• _Action item_
Copy out every line of the data where the word "grey" is found.

• _Records for the exercise_

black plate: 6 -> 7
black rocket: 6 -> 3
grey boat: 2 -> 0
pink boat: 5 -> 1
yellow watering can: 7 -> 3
---
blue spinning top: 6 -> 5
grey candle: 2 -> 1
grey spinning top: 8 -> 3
==
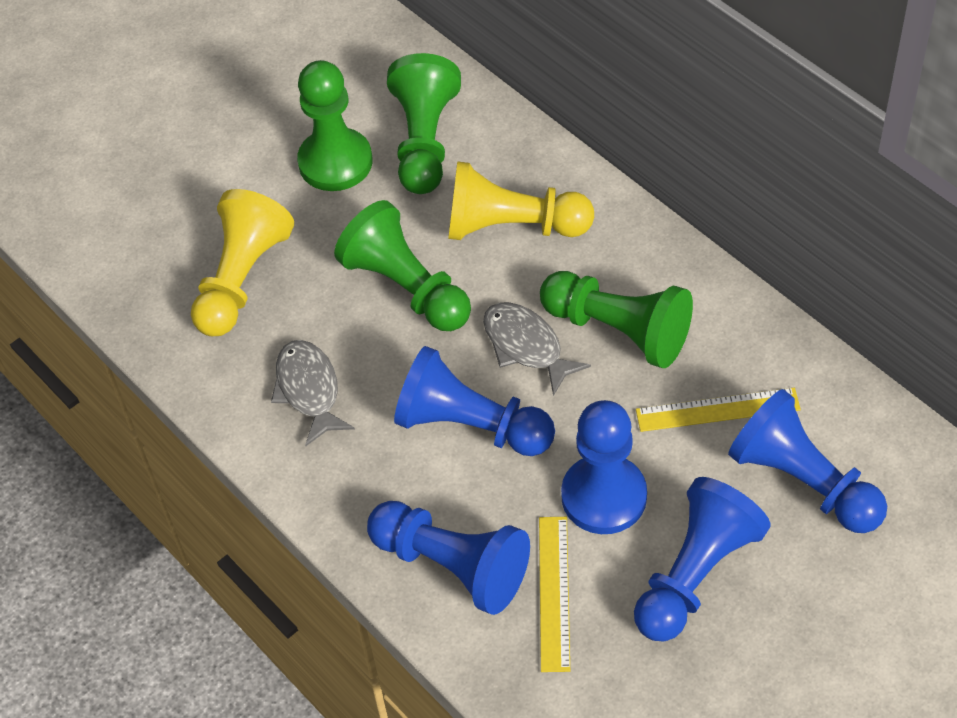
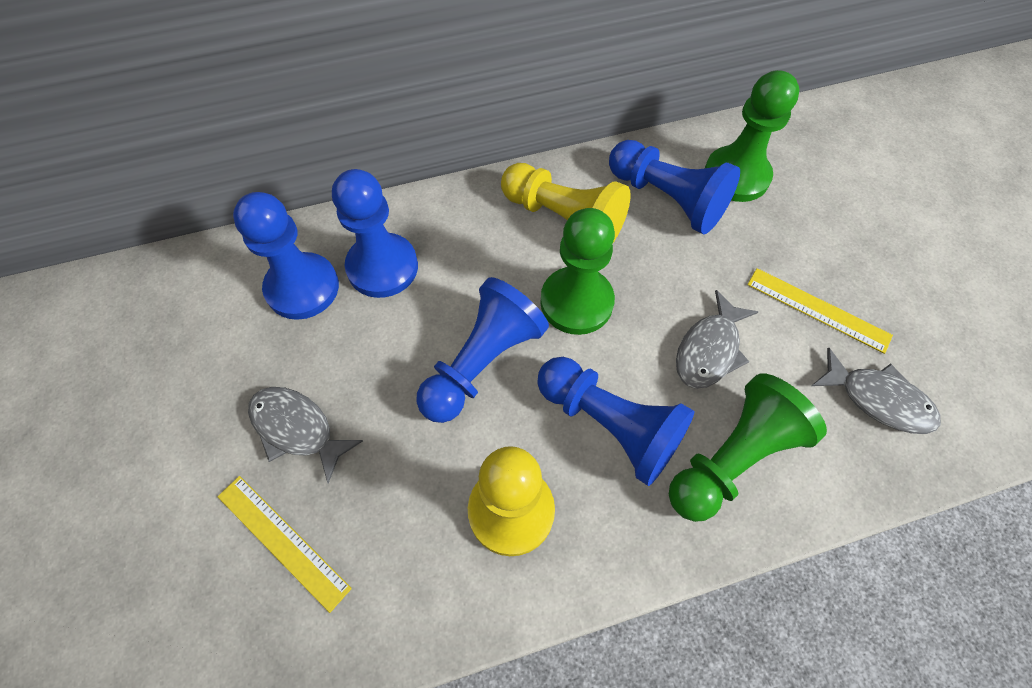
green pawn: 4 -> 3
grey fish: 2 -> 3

• _Answer box_
grey boat: 2 -> 0
grey candle: 2 -> 1
grey spinning top: 8 -> 3
grey fish: 2 -> 3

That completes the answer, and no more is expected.